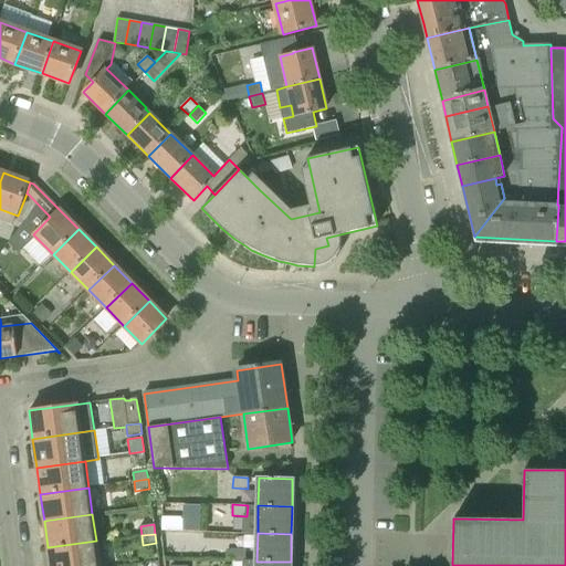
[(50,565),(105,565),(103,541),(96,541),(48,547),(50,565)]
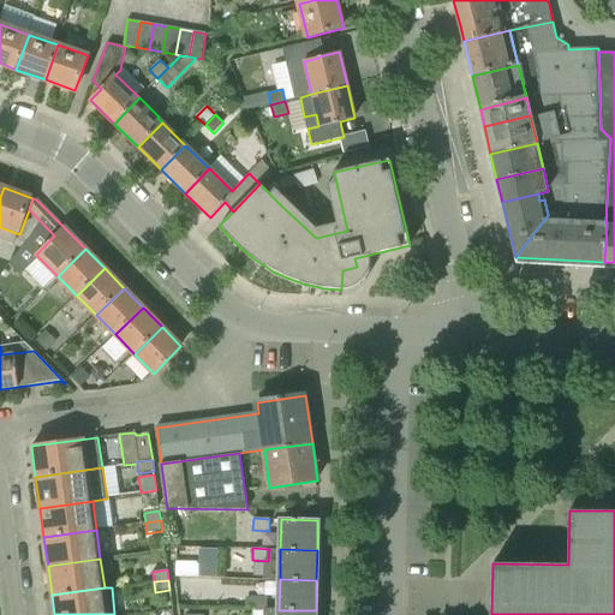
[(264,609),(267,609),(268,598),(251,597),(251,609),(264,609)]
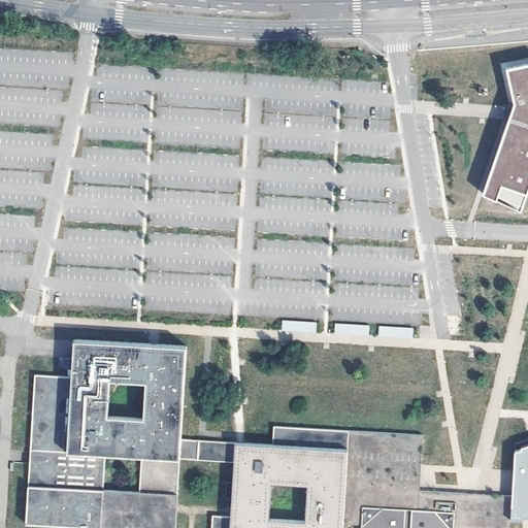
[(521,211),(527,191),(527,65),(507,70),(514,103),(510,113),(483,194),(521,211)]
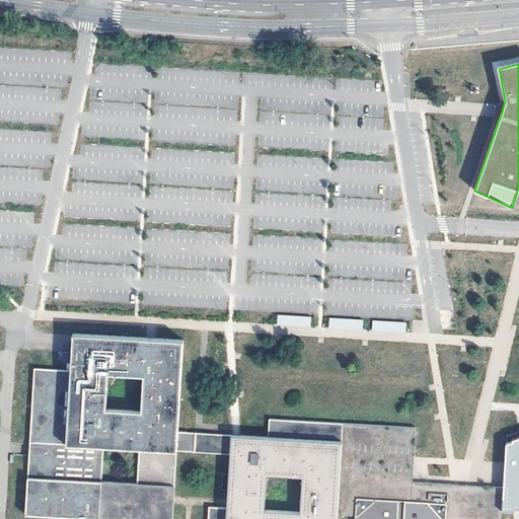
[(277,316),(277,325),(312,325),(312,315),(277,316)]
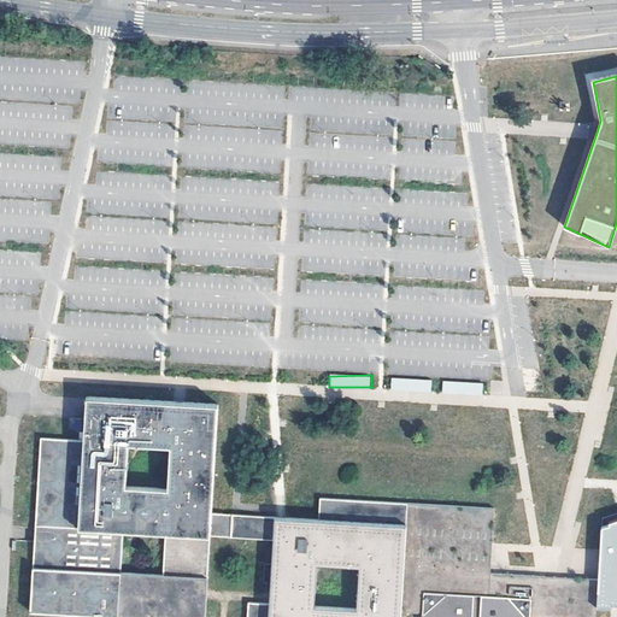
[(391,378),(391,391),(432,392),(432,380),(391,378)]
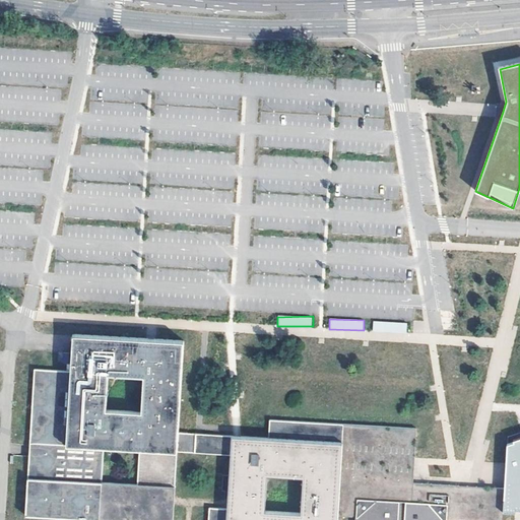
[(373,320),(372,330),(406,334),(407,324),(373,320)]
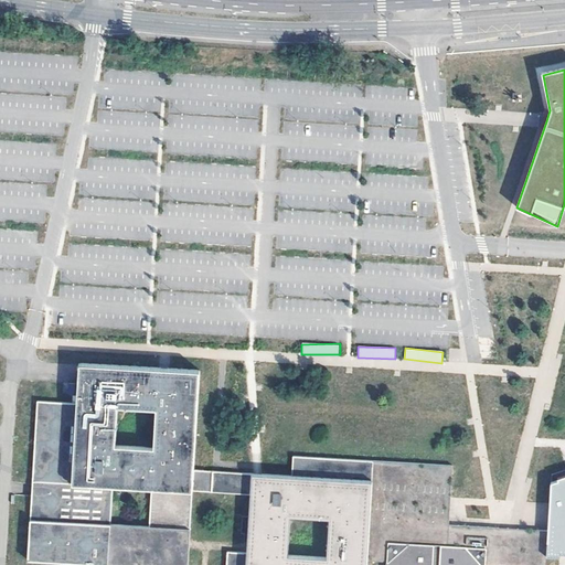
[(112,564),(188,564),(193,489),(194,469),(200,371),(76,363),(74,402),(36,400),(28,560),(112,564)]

_ _ _ _

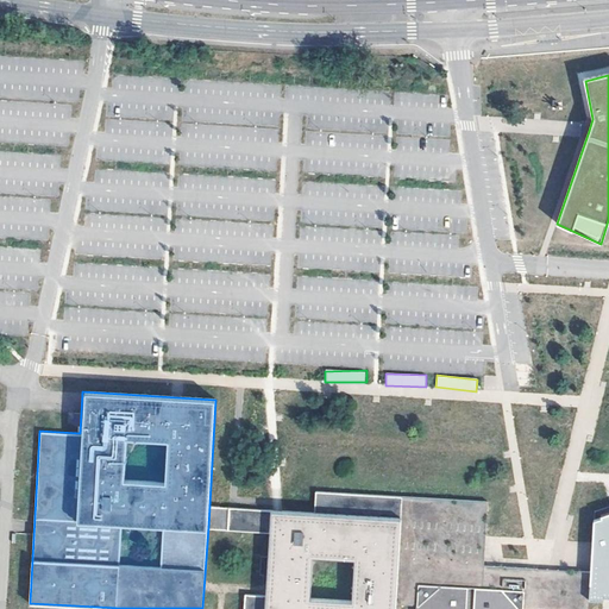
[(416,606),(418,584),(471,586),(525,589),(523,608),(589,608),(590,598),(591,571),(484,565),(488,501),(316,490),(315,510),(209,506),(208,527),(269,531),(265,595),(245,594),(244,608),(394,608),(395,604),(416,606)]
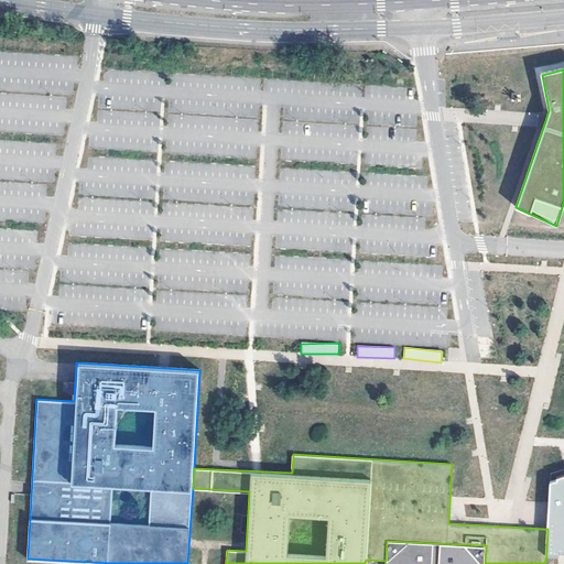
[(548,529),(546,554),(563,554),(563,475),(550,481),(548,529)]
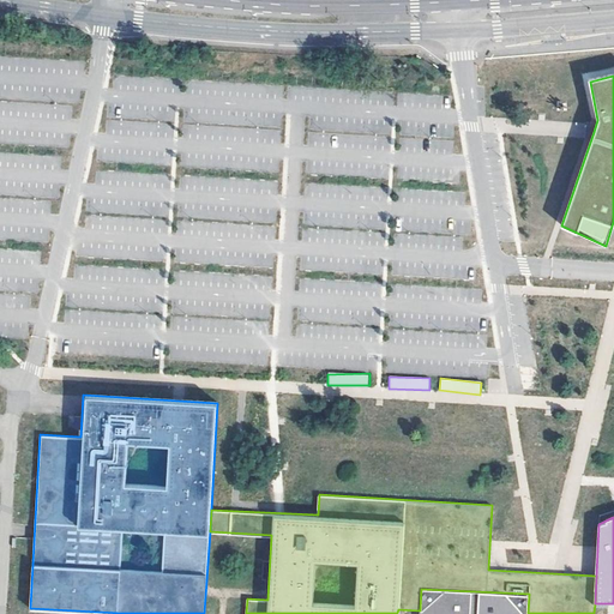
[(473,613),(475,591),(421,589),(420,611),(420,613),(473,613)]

_ _ _ _

# Job item:
In the data above, the stretch from the line with "[(50,565),(105,565),(103,541),(96,541),(48,547),(50,565)]" through the line with "[(391,378),(391,391),(432,392),(432,380),(391,378)]" is to be returned exactly, minus any pictures.

# Answer space:
[(50,565),(105,565),(103,541),(96,541),(48,547),(50,565)]
[(264,609),(267,609),(268,598),(251,597),(251,609),(264,609)]
[(521,211),(527,191),(527,65),(507,70),(514,103),(510,113),(483,194),(521,211)]
[(277,316),(277,325),(312,325),(312,315),(277,316)]
[(391,378),(391,391),(432,392),(432,380),(391,378)]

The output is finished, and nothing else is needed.